(Saved data entries)
################

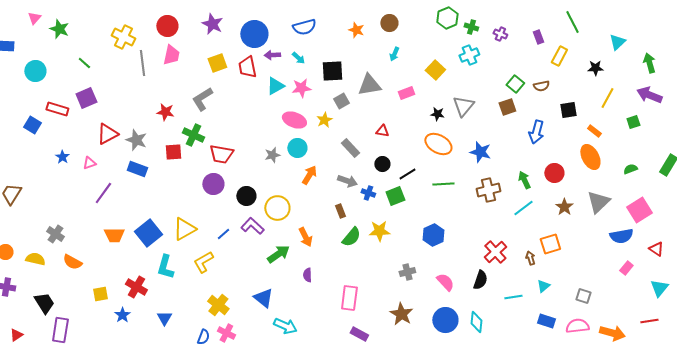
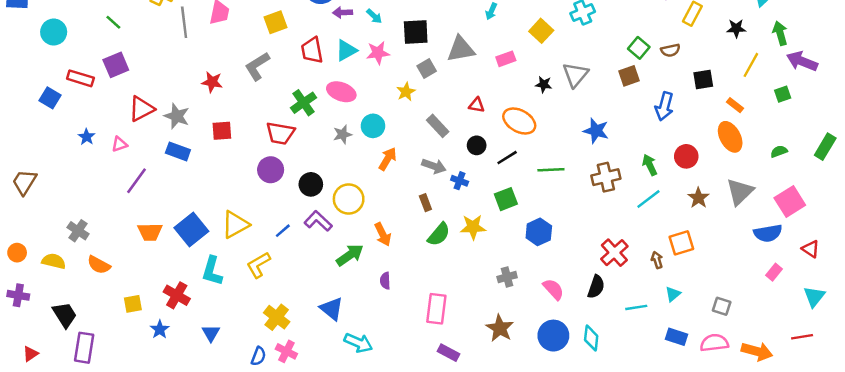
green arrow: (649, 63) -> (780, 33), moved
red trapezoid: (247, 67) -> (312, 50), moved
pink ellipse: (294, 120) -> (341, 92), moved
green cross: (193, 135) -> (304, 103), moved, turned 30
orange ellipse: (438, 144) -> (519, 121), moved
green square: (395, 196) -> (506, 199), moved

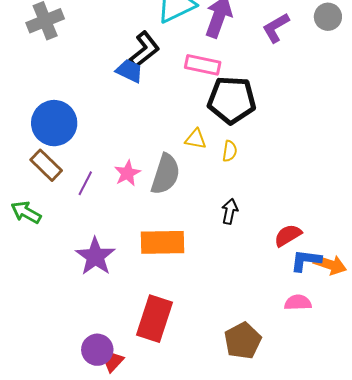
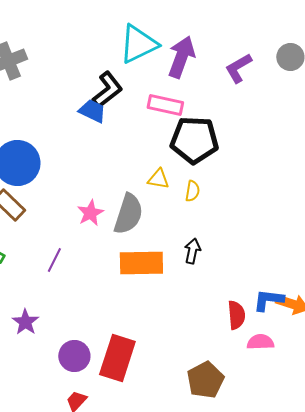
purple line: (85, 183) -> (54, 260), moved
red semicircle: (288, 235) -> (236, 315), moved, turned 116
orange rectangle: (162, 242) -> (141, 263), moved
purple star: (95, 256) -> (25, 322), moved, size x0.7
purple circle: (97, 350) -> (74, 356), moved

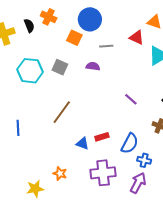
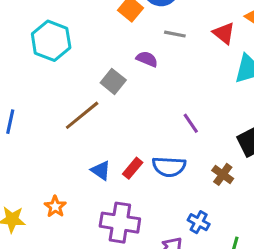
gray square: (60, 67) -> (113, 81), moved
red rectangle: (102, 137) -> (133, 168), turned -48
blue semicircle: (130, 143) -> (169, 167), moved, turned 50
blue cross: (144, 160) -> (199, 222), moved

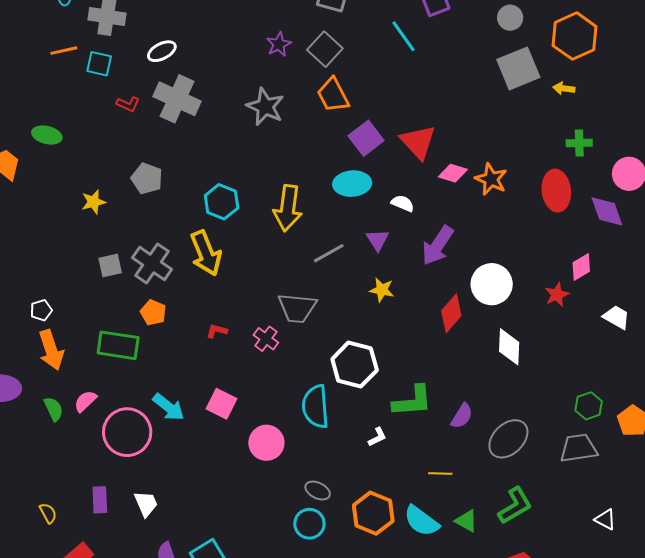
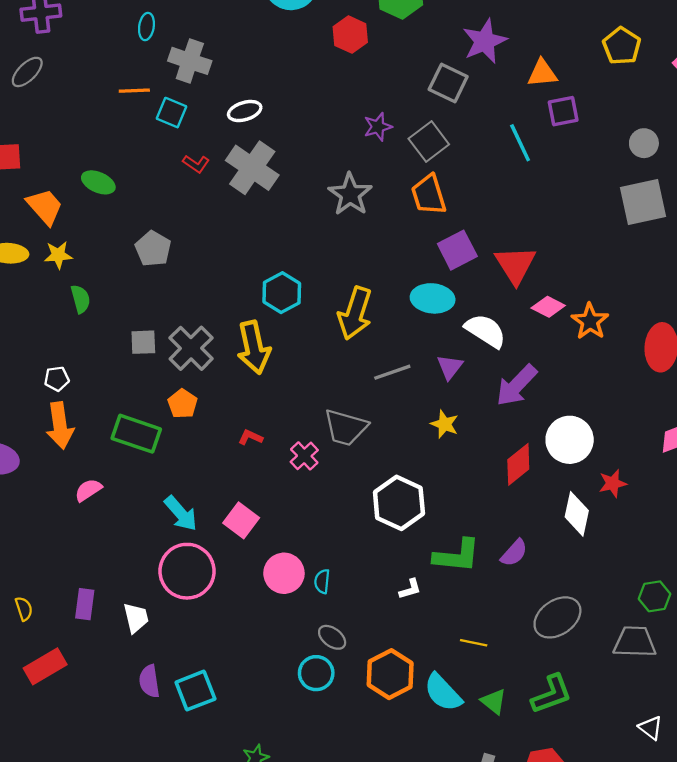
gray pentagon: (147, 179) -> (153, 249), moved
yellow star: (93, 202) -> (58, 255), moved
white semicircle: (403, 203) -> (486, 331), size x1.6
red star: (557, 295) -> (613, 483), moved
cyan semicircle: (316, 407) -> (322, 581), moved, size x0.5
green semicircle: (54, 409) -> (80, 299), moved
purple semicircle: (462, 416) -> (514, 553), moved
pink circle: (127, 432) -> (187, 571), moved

################

Instructions for the task:
Retype precisely, and only, the lines from the one holding "blue semicircle: (130, 143)" through the final line of the data above, with the pictures omitted.

Response to the task:
blue semicircle: (130, 143) -> (169, 167), moved, turned 50
blue cross: (144, 160) -> (199, 222), moved

gray pentagon: (147, 179) -> (153, 249), moved
yellow star: (93, 202) -> (58, 255), moved
white semicircle: (403, 203) -> (486, 331), size x1.6
red star: (557, 295) -> (613, 483), moved
cyan semicircle: (316, 407) -> (322, 581), moved, size x0.5
green semicircle: (54, 409) -> (80, 299), moved
purple semicircle: (462, 416) -> (514, 553), moved
pink circle: (127, 432) -> (187, 571), moved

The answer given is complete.